Work required >>
Each line below from the one containing "red bucket: 4 -> 2" through the one containing "red lamp: 4 -> 6" is to be given again exactly, and no line outside that span.
╭─ Input records
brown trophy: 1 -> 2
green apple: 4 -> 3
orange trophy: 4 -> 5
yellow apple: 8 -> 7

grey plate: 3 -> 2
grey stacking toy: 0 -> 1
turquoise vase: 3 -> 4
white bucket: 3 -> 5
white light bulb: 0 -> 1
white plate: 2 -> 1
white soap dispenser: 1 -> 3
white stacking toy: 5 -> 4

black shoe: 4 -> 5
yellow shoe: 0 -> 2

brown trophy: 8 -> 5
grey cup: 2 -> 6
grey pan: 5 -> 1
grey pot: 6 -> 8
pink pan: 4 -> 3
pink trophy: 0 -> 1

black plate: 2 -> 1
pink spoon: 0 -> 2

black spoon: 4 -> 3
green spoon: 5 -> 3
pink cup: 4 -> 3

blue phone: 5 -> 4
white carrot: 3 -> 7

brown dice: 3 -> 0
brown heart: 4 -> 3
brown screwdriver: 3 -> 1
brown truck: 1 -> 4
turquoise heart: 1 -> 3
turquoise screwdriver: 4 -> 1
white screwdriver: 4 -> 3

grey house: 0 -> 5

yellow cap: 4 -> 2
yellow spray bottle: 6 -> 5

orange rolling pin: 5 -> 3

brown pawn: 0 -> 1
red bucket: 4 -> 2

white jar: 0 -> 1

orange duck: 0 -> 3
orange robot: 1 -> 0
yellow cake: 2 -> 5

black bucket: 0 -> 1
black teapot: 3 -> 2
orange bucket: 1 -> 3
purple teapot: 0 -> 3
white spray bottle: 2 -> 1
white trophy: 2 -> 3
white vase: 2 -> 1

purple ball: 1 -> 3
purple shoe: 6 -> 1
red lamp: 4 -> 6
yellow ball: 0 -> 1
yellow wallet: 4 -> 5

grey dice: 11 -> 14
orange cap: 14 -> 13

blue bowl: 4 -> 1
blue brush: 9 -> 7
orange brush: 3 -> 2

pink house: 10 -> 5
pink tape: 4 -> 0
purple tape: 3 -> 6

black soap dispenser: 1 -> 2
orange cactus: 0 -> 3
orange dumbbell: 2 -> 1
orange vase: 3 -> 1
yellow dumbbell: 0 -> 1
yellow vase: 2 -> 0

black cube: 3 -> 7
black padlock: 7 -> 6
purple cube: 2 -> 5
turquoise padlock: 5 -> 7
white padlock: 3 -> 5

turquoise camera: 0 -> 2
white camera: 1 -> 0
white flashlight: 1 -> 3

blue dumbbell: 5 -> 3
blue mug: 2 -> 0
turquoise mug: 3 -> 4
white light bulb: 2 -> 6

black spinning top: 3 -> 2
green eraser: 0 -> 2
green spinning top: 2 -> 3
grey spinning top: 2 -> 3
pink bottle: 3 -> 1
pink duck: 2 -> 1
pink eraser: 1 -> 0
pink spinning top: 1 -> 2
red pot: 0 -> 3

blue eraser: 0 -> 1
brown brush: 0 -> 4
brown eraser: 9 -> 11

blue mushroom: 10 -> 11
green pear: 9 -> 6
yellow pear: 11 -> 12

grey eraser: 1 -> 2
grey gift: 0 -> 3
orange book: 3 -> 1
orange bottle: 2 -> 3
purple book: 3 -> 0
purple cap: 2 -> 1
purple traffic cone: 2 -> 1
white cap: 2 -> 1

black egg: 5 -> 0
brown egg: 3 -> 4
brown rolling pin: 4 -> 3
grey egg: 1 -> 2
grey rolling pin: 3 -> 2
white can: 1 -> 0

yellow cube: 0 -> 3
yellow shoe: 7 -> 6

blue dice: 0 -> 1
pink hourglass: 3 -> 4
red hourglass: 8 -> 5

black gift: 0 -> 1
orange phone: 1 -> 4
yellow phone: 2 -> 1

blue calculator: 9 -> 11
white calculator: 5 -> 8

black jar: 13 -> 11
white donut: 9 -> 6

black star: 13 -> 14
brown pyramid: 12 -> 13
╰─
Exercise result >>
red bucket: 4 -> 2

white jar: 0 -> 1

orange duck: 0 -> 3
orange robot: 1 -> 0
yellow cake: 2 -> 5

black bucket: 0 -> 1
black teapot: 3 -> 2
orange bucket: 1 -> 3
purple teapot: 0 -> 3
white spray bottle: 2 -> 1
white trophy: 2 -> 3
white vase: 2 -> 1

purple ball: 1 -> 3
purple shoe: 6 -> 1
red lamp: 4 -> 6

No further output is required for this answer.